What the exercise asks: Search the entries for the string "degrees" and give the number of lines that hold it, nothing more.

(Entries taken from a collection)

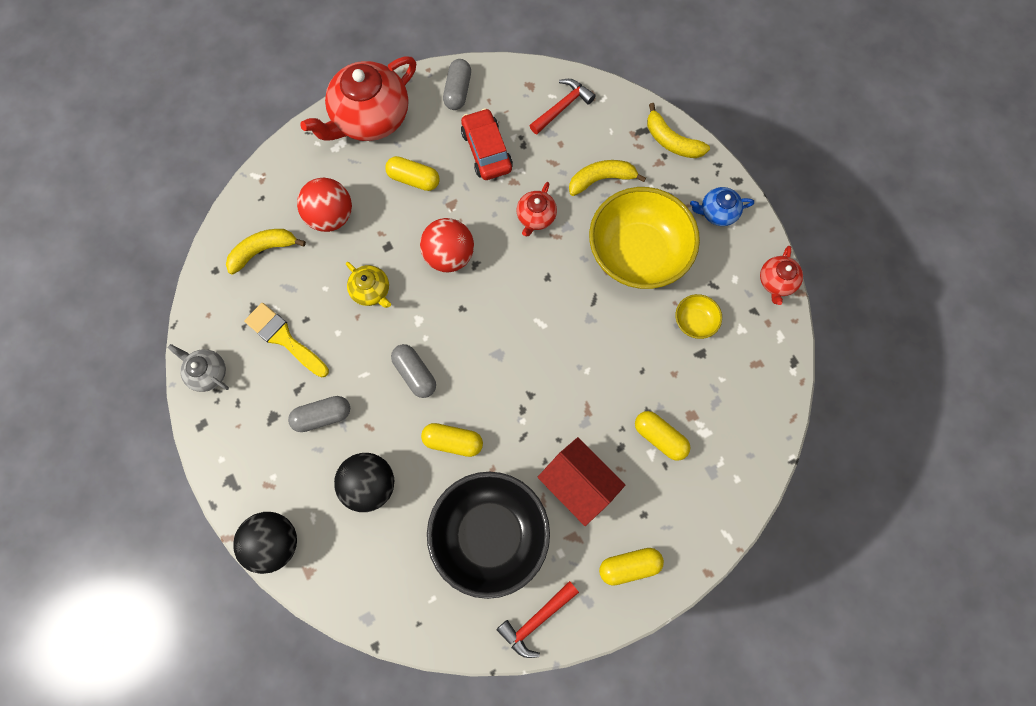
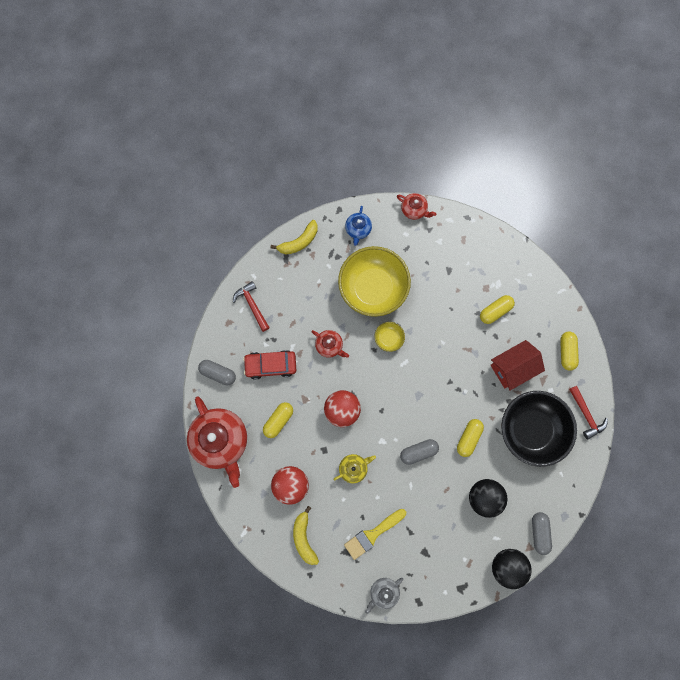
camera: 75 degrees left, 5 degrees up
(322, 416) = (432, 519): grey capsule -> grey capsule (539, 532)
(601, 179) = (314, 295): yellow banana -> none
(694, 321) = (427, 267): yellow bowl -> yellow bowl (388, 338)

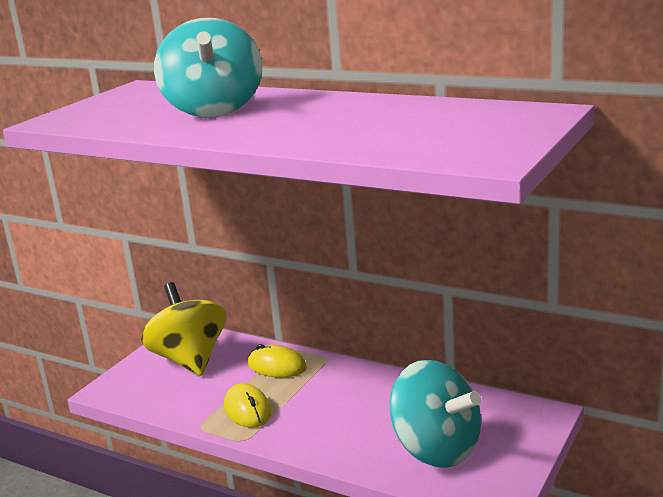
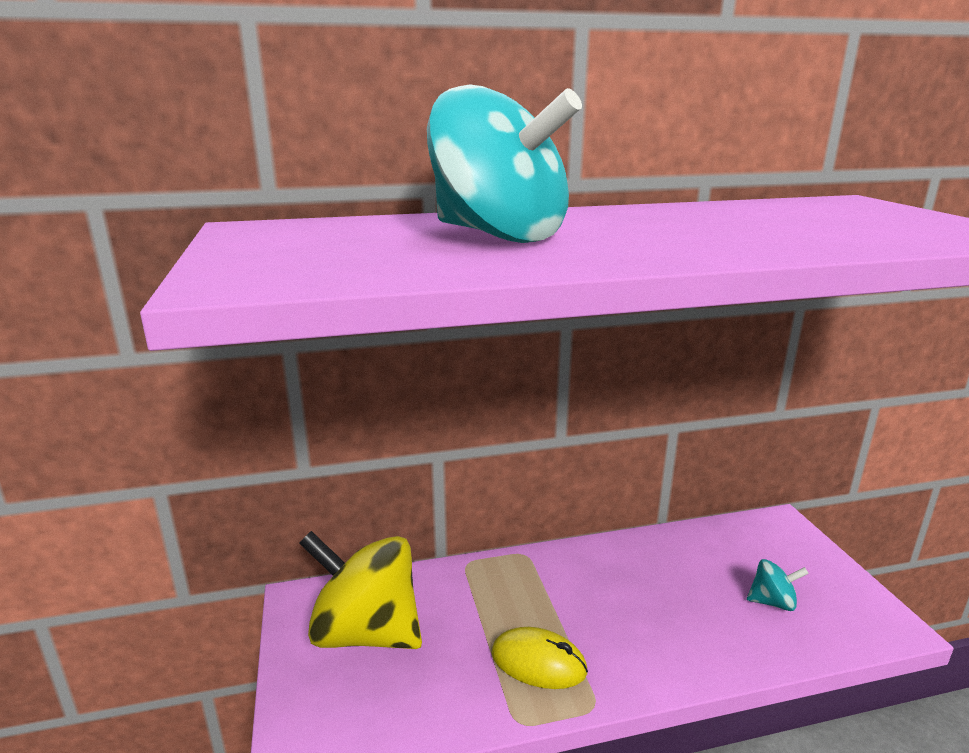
camera: 45 degrees left, 0 degrees up
(277, 366) = (487, 589): yellow mouse -> none
(436, 449) = (772, 602): turquoise spinning top -> turquoise spinning top, size x0.44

Exercise result: 2